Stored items
· · ·
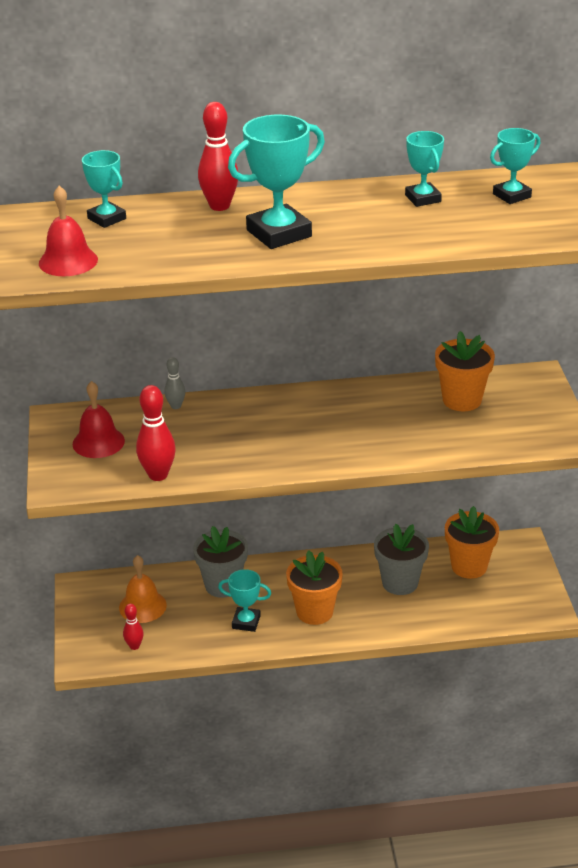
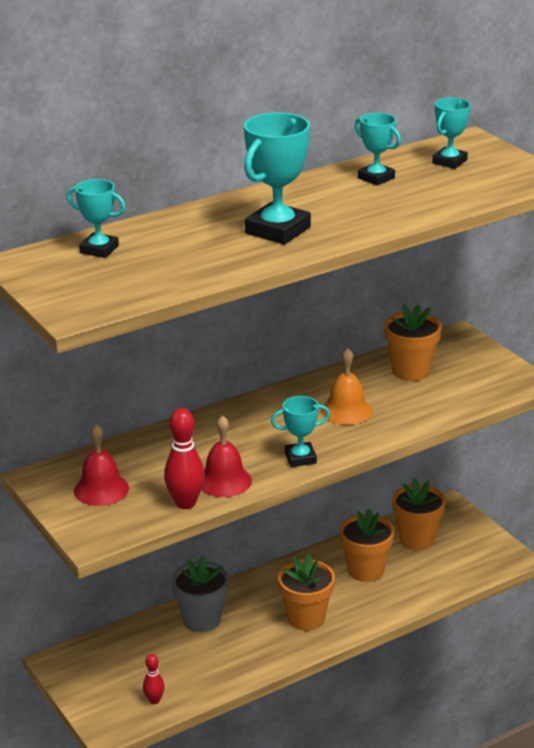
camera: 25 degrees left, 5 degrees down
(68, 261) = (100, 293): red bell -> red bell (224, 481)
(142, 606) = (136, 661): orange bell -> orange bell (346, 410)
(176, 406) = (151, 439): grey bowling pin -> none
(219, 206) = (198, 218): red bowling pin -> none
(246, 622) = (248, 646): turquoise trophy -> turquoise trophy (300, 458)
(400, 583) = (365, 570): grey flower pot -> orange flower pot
· · ·
Directions:
Only the lines from the one containing "(246, 622) = (248, 646): turquoise" through the last line of the entries above should be copied, exactly as written.

Written response:
(246, 622) = (248, 646): turquoise trophy -> turquoise trophy (300, 458)
(400, 583) = (365, 570): grey flower pot -> orange flower pot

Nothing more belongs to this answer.